Task description> Find the line with "camera: 25 degrees left, 10 degrees down" and the line with "(771, 408) = (201, 114): none" in the entries below; output exactly those two lines, every line between them, and no others.

(Records shown)

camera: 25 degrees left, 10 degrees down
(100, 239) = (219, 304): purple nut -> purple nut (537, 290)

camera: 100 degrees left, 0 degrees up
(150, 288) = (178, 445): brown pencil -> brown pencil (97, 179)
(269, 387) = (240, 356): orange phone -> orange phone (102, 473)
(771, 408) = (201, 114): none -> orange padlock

(End Records shown)
(Records shown)

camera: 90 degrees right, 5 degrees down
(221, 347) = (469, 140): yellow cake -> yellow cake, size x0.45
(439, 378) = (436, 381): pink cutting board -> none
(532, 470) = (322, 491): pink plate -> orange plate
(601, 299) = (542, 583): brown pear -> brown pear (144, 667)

(End Records shown)

Written solution>
camera: 25 degrees left, 10 degrees down
(100, 239) = (219, 304): purple nut -> purple nut (537, 290)

camera: 100 degrees left, 0 degrees up
(150, 288) = (178, 445): brown pencil -> brown pencil (97, 179)
(269, 387) = (240, 356): orange phone -> orange phone (102, 473)
(771, 408) = (201, 114): none -> orange padlock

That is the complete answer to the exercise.